▶ Short exercise: Copy out every line of the records below word for word, leaving out the pictures.

[start]

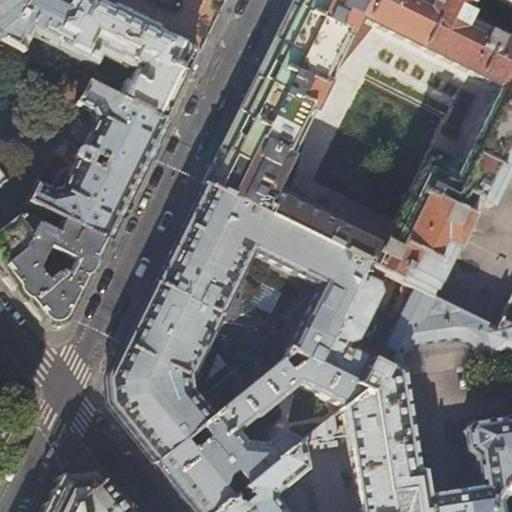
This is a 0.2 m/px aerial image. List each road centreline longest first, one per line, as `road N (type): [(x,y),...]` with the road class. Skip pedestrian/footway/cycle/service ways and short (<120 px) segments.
road 1 (residential): [(61,392),(255,0)]
road 2 (residential): [(61,392),(159,511)]
road 3 (residential): [(3,511),(61,392)]
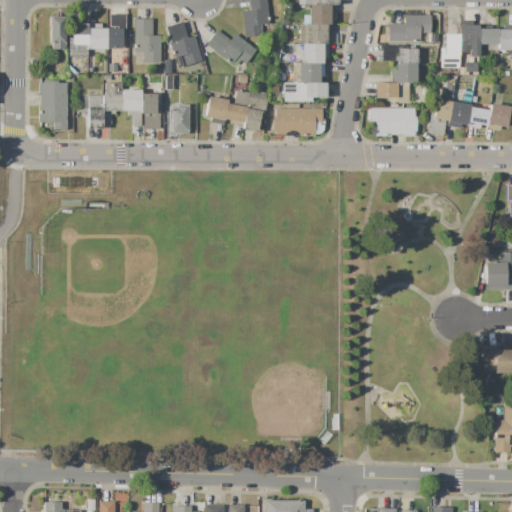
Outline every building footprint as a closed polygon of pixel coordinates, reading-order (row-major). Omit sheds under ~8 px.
[(265,0),(268,23),(260,24),(262,35),(245,37),(241,11),(249,10),(247,0),(265,0)] [(308,5),(312,5),(315,5),(329,5),(329,24),(325,24),(302,24),(302,15),(308,15),(308,5)] [(68,57),(68,38),(72,38),(72,23),(88,24),(88,28),(109,29),(109,14),(125,14),(125,36),(121,36),(121,49),(87,48),(87,57),(68,57)] [(387,42),(386,24),(402,23),(402,15),(429,14),(429,33),(419,33),(419,42),(387,42)] [(50,17),(65,17),(64,50),(51,49),(51,43),(49,43),(50,17)] [(134,19),(151,19),(151,36),(160,36),(160,62),(142,62),(142,52),(134,52),(134,19)] [(164,27),(181,22),(186,38),(193,35),(202,61),(185,66),(181,55),(174,58),(164,27)] [(299,24),(302,24),(325,24),(325,44),(322,44),(301,44),(299,44),(299,24)] [(458,25),(478,25),(478,29),(477,44),(477,56),(468,56),(468,52),(458,52),(458,34),(458,25)] [(497,29),(511,28),(511,50),(497,50),(497,45),(497,29)] [(478,29),(497,29),(497,45),(477,44),(478,29)] [(205,44),(217,30),(229,39),(233,33),(254,51),(244,64),(239,60),(233,67),(205,44)] [(458,34),(458,52),(457,69),(439,68),(439,48),(443,48),(443,34),(458,34)] [(301,44),(322,44),(322,64),(318,64),(301,64),(301,44)] [(416,48),(416,83),(407,83),(395,84),(395,61),(381,61),(381,46),(398,46),(398,48),(416,48)] [(464,62),(476,62),(476,72),(464,72),(464,62)] [(298,64),(301,64),(318,64),(319,83),(298,83),(298,64)] [(165,75),(172,76),(171,90),(164,90),(165,75)] [(239,75),(247,76),(245,84),(237,83),(239,75)] [(454,81),(451,96),(444,95),(447,80),(454,81)] [(66,83),(66,126),(51,126),(51,123),(38,123),(38,83),(42,83),(42,81),(57,81),(57,83),(66,83)] [(101,96),(104,96),(104,83),(120,82),(120,90),(121,110),(101,110),(101,96)] [(283,83),(298,83),(319,83),(325,83),(325,98),(304,98),(305,102),(283,102),(283,83)] [(374,84),(395,84),(407,83),(407,102),(388,102),(388,98),(374,98),(374,84)] [(82,96),(85,96),(85,89),(101,89),(101,96),(101,110),(101,128),(86,128),(86,114),(82,114),(82,96)] [(120,90),(140,90),(140,94),(139,126),(131,126),(131,116),(126,116),(126,110),(121,110),(120,90)] [(248,93),(248,90),(265,93),(264,99),(266,100),(262,120),(258,119),(256,132),(242,129),(243,122),(248,93)] [(226,104),(232,105),(235,91),(248,93),(243,122),(223,119),(226,104)] [(140,94),(155,93),(155,103),(158,103),(158,118),(162,118),(162,125),(159,125),(159,129),(140,129),(139,126),(140,94)] [(207,96),(227,100),(226,104),(223,119),(222,124),(209,122),(209,118),(204,117),(207,96)] [(450,102),(446,122),(444,122),(442,136),(426,134),(428,121),(431,121),(435,99),(450,102)] [(450,102),(468,105),(468,107),(465,125),(460,124),(459,129),(446,127),(446,122),(450,102)] [(490,103),(509,107),(505,128),(499,127),(499,131),(485,128),(485,125),(488,111),(490,103)] [(170,104),(172,104),(172,106),(175,106),(176,104),(188,105),(187,134),(169,133),(170,104)] [(367,108),(390,108),(390,104),(397,104),(397,108),(414,108),(414,117),(416,117),(416,132),(414,132),(414,136),(373,136),(373,121),(367,121),(367,108)] [(468,107),(488,111),(485,125),(480,124),(479,129),(465,127),(465,125),(468,107)] [(272,108),(320,108),(321,122),(323,122),(323,128),(321,131),(317,134),(314,134),(314,135),(274,135),(274,132),(272,132),(272,108)] [(511,252),(511,289),(484,289),(484,263),(499,263),(499,252),(511,252)] [(481,345),(496,345),(511,344),(511,373),(492,373),(492,370),(482,371),(481,345)] [(511,406),(511,446),(509,446),(509,453),(493,452),(494,419),(502,419),(502,406),(511,406)] [(311,511),(265,511),(265,501),(303,501),(303,509),(311,509),(311,511)] [(43,511),(43,502),(60,502),(60,510),(62,510),(62,504),(68,504),(68,510),(71,510),(71,511),(79,511),(43,511)] [(97,511),(97,502),(113,502),(113,511),(97,511)] [(141,511),(141,503),(157,503),(157,511),(141,511)]
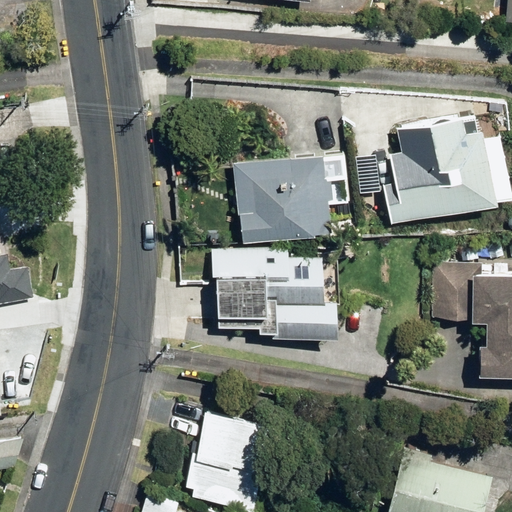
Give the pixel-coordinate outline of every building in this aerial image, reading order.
[(385,184),(390,223),(498,208),(488,134),(465,137),(463,122),(398,131),(402,154),(392,155),(396,183),(385,184)] [(233,158),(243,238),(312,231),(312,229),(330,227),(327,194),(333,193),(331,172),(326,172),(323,149),(233,158)] [(289,253),(288,243),(216,245),(220,324),(260,322),(260,327),(272,327),(272,334),(338,331),(337,294),(324,294),(323,251),(289,253)] [(0,304),(32,300),(27,267),(11,270),(9,255),(0,256),(0,304)] [(511,269),(483,269),(483,260),(431,258),(430,315),(488,316),(487,341),(482,341),(481,372),(511,372),(511,269)] [(0,439),(0,467),(12,466),(21,436),(0,439)] [(481,511),(491,469),(430,455),(431,450),(402,444),(389,511),(388,511),(481,511)] [(218,451),(192,446),(184,493),(254,506),(263,456),(218,447),(218,451)] [(149,490),(143,509),(152,511),(168,511),(170,505),(176,507),(178,498),(149,490)]
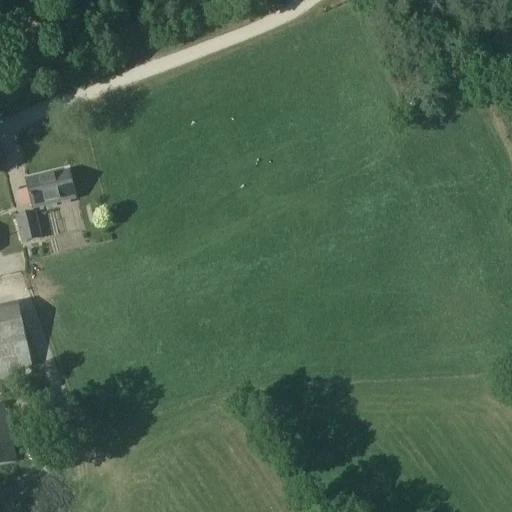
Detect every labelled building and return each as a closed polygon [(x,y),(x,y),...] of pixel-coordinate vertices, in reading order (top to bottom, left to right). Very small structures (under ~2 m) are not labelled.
[(33,211),(75,201),(69,175),(45,180),(45,178),(26,183),(33,211)] [(11,180),(15,195),(25,193),(22,177),(11,180)] [(36,213),(15,218),(22,245),(42,241),(36,213)] [(18,306),(0,310),(0,383),(13,381),(12,374),(33,369),(18,306)] [(15,408),(22,425),(41,427),(52,411),(45,396),(27,392),(15,408)] [(16,452),(5,408),(0,408),(0,468),(17,465),(14,452),(16,452)]
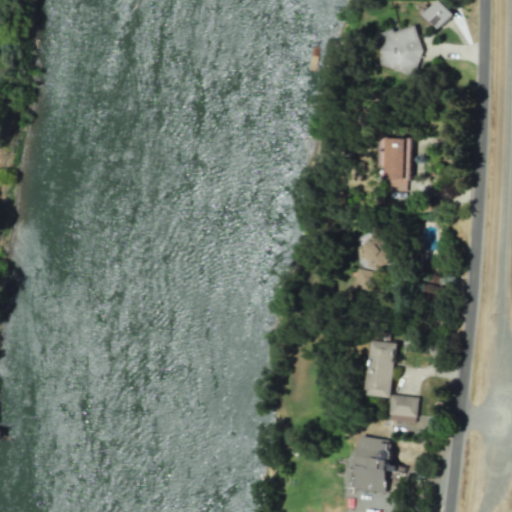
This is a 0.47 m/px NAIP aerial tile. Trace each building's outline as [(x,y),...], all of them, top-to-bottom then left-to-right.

[end]

▶ Response to the exercise:
This is a 0.2 m/px aerial image. List each road centreline longest first, one per line, as `road N (type): [(x,y),...]` with the road class. Skip pedestrian/footway/cycle/service ways and short (<120 px) segments.
road 1 (residential): [(61,392),(255,0)]
road 2 (residential): [(61,392),(159,511)]
road 3 (residential): [(3,511),(61,392)]
Outline every building footprint as a closed polygon of pixel coordinates, reading-order (row-major). Omit sheds under ~8 px.
[(265,0),(268,23),(260,24),(262,35),(245,37),(241,11),(249,10),(247,0),(265,0)] [(308,5),(312,5),(315,5),(329,5),(329,24),(325,24),(302,24),(302,15),(308,15),(308,5)] [(68,57),(68,38),(72,38),(72,23),(88,24),(88,28),(109,29),(109,14),(125,14),(125,36),(121,36),(121,49),(87,48),(87,57),(68,57)] [(387,42),(386,24),(402,23),(402,15),(429,14),(429,33),(419,33),(419,42),(387,42)] [(50,17),(65,17),(64,50),(51,49),(51,43),(49,43),(50,17)] [(134,19),(151,19),(151,36),(160,36),(160,62),(142,62),(142,52),(134,52),(134,19)] [(164,27),(181,22),(186,38),(193,35),(202,61),(185,66),(181,55),(174,58),(164,27)] [(299,24),(302,24),(325,24),(325,44),(322,44),(301,44),(299,44),(299,24)] [(458,25),(478,25),(478,29),(477,44),(477,56),(468,56),(468,52),(458,52),(458,34),(458,25)] [(497,29),(511,28),(511,50),(497,50),(497,45),(497,29)] [(478,29),(497,29),(497,45),(477,44),(478,29)] [(205,44),(217,30),(229,39),(233,33),(254,51),(244,64),(239,60),(233,67),(205,44)] [(458,34),(458,52),(457,69),(439,68),(439,48),(443,48),(443,34),(458,34)] [(301,44),(322,44),(322,64),(318,64),(301,64),(301,44)] [(416,48),(416,83),(407,83),(395,84),(395,61),(381,61),(381,46),(398,46),(398,48),(416,48)] [(464,62),(476,62),(476,72),(464,72),(464,62)] [(298,64),(301,64),(318,64),(319,83),(298,83),(298,64)] [(165,75),(172,76),(171,90),(164,90),(165,75)] [(239,75),(247,76),(245,84),(237,83),(239,75)] [(454,81),(451,96),(444,95),(447,80),(454,81)] [(66,83),(66,126),(51,126),(51,123),(38,123),(38,83),(42,83),(42,81),(57,81),(57,83),(66,83)] [(101,96),(104,96),(104,83),(120,82),(120,90),(121,110),(101,110),(101,96)] [(283,83),(298,83),(319,83),(325,83),(325,98),(304,98),(305,102),(283,102),(283,83)] [(374,84),(395,84),(407,83),(407,102),(388,102),(388,98),(374,98),(374,84)] [(82,96),(85,96),(85,89),(101,89),(101,96),(101,110),(101,128),(86,128),(86,114),(82,114),(82,96)] [(120,90),(140,90),(140,94),(139,126),(131,126),(131,116),(126,116),(126,110),(121,110),(120,90)] [(248,93),(248,90),(265,93),(264,99),(266,100),(262,120),(258,119),(256,132),(242,129),(243,122),(248,93)] [(226,104),(232,105),(235,91),(248,93),(243,122),(223,119),(226,104)] [(140,94),(155,93),(155,103),(158,103),(158,118),(162,118),(162,125),(159,125),(159,129),(140,129),(139,126),(140,94)] [(207,96),(227,100),(226,104),(223,119),(222,124),(209,122),(209,118),(204,117),(207,96)] [(450,102),(446,122),(444,122),(442,136),(426,134),(428,121),(431,121),(435,99),(450,102)] [(450,102),(468,105),(468,107),(465,125),(460,124),(459,129),(446,127),(446,122),(450,102)] [(490,103),(509,107),(505,128),(499,127),(499,131),(485,128),(485,125),(488,111),(490,103)] [(170,104),(172,104),(172,106),(175,106),(176,104),(188,105),(187,134),(169,133),(170,104)] [(367,108),(390,108),(390,104),(397,104),(397,108),(414,108),(414,117),(416,117),(416,132),(414,132),(414,136),(373,136),(373,121),(367,121),(367,108)] [(468,107),(488,111),(485,125),(480,124),(479,129),(465,127),(465,125),(468,107)] [(272,108),(320,108),(321,122),(323,122),(323,128),(321,131),(317,134),(314,134),(314,135),(274,135),(274,132),(272,132),(272,108)] [(511,252),(511,289),(484,289),(484,263),(499,263),(499,252),(511,252)] [(481,345),(496,345),(511,344),(511,373),(492,373),(492,370),(482,371),(481,345)] [(511,406),(511,446),(509,446),(509,453),(493,452),(494,419),(502,419),(502,406),(511,406)] [(311,511),(265,511),(265,501),(303,501),(303,509),(311,509),(311,511)] [(43,511),(43,502),(60,502),(60,510),(62,510),(62,504),(68,504),(68,510),(71,510),(71,511),(79,511),(43,511)] [(97,511),(97,502),(113,502),(113,511),(97,511)] [(141,511),(141,503),(157,503),(157,511),(141,511)]
Give the pixel-coordinate outline of every building in this aerial image, reading order.
[(385,184),(390,223),(498,208),(488,134),(465,137),(463,122),(398,131),(402,154),(392,155),(396,183),(385,184)] [(233,158),(243,238),(312,231),(312,229),(330,227),(327,194),(333,193),(331,172),(326,172),(323,149),(233,158)] [(289,253),(288,243),(216,245),(220,324),(260,322),(260,327),(272,327),(272,334),(338,331),(337,294),(324,294),(323,251),(289,253)] [(0,304),(32,300),(27,267),(11,270),(9,255),(0,256),(0,304)] [(511,269),(483,269),(483,260),(431,258),(430,315),(488,316),(487,341),(482,341),(481,372),(511,372),(511,269)] [(0,439),(0,467),(12,466),(21,436),(0,439)] [(481,511),(491,469),(430,455),(431,450),(402,444),(389,511),(388,511),(481,511)] [(218,451),(192,446),(184,493),(254,506),(263,456),(218,447),(218,451)] [(149,490),(143,509),(152,511),(168,511),(170,505),(176,507),(178,498),(149,490)]
Detect every labelled building and return each as a closed polygon [(x,y),(x,y),...] of pixel-coordinate vertices, in reading order (top to bottom, left to right). Very small structures (under ~2 m) are not labelled.
[(33,211),(75,201),(69,175),(45,180),(45,178),(26,183),(33,211)] [(11,180),(15,195),(25,193),(22,177),(11,180)] [(36,213),(15,218),(22,245),(42,241),(36,213)] [(18,306),(0,310),(0,383),(13,381),(12,374),(33,369),(18,306)] [(15,408),(22,425),(41,427),(52,411),(45,396),(27,392),(15,408)] [(16,452),(5,408),(0,408),(0,468),(17,465),(14,452),(16,452)]
This is a 0.47 m/px NAIP aerial tile. Trace each building's outline as [(x,y),...], all of them, top-to-bottom then left-to-right.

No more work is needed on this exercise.